[PROVIDED MATERIAL]

....

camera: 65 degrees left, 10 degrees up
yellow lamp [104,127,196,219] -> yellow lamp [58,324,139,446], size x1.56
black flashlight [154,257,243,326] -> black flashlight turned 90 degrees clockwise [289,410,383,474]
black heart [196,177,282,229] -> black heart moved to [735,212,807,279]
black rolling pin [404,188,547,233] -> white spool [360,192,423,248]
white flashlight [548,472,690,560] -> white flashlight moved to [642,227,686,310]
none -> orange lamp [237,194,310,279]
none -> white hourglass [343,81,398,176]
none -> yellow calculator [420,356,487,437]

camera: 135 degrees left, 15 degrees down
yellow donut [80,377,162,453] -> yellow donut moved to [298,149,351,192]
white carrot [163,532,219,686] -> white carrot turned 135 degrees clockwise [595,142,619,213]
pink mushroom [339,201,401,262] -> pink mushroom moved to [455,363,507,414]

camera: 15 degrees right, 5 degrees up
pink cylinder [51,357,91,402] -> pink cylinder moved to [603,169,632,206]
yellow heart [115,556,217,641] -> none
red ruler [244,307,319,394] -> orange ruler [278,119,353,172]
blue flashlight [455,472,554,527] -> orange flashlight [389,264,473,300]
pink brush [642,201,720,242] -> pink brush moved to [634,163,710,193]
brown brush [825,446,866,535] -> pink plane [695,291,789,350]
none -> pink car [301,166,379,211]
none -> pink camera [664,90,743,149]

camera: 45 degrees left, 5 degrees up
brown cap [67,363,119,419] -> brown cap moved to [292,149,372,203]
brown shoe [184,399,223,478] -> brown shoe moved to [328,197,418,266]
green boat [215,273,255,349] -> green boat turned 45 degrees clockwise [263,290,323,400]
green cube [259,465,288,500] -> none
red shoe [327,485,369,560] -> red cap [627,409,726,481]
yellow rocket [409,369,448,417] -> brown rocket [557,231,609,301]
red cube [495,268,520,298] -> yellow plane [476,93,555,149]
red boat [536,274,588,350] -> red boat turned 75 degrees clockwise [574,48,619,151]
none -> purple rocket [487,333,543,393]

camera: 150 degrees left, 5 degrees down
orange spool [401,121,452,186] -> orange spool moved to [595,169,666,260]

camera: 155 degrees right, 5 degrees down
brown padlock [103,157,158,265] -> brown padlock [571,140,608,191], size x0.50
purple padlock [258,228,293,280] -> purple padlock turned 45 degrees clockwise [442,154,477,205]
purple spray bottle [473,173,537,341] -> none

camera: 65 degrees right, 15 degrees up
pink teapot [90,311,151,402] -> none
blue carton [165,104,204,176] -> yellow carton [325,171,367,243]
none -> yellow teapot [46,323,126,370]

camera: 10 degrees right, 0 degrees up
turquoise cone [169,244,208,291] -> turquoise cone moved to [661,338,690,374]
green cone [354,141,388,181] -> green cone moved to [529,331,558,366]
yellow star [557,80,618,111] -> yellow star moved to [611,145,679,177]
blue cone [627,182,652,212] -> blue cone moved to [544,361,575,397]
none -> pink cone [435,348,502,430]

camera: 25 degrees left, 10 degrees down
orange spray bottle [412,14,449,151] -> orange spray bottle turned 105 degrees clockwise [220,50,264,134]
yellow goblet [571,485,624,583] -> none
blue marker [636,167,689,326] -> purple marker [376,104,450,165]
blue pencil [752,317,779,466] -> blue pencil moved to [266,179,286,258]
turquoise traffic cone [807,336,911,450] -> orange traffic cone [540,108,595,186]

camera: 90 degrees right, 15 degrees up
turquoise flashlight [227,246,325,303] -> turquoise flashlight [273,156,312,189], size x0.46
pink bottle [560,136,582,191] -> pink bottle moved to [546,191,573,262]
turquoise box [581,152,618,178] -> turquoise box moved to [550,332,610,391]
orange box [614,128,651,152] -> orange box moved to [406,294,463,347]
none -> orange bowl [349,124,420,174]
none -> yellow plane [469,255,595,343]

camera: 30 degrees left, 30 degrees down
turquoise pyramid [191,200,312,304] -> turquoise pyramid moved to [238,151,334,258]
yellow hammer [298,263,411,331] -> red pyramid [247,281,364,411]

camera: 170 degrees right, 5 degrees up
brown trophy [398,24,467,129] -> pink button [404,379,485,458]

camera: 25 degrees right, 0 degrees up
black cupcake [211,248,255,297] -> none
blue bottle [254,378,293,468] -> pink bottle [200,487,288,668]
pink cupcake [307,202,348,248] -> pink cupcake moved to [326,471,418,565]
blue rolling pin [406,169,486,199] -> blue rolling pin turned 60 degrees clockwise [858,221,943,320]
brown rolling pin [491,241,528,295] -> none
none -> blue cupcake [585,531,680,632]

....

Lines from the start of the records through the one containing "pink cylinder [51,357,91,402]" are what should be retyped, exactly and in full, both ends included.

camera: 65 degrees left, 10 degrees up
yellow lamp [104,127,196,219] -> yellow lamp [58,324,139,446], size x1.56
black flashlight [154,257,243,326] -> black flashlight turned 90 degrees clockwise [289,410,383,474]
black heart [196,177,282,229] -> black heart moved to [735,212,807,279]
black rolling pin [404,188,547,233] -> white spool [360,192,423,248]
white flashlight [548,472,690,560] -> white flashlight moved to [642,227,686,310]
none -> orange lamp [237,194,310,279]
none -> white hourglass [343,81,398,176]
none -> yellow calculator [420,356,487,437]

camera: 135 degrees left, 15 degrees down
yellow donut [80,377,162,453] -> yellow donut moved to [298,149,351,192]
white carrot [163,532,219,686] -> white carrot turned 135 degrees clockwise [595,142,619,213]
pink mushroom [339,201,401,262] -> pink mushroom moved to [455,363,507,414]

camera: 15 degrees right, 5 degrees up
pink cylinder [51,357,91,402] -> pink cylinder moved to [603,169,632,206]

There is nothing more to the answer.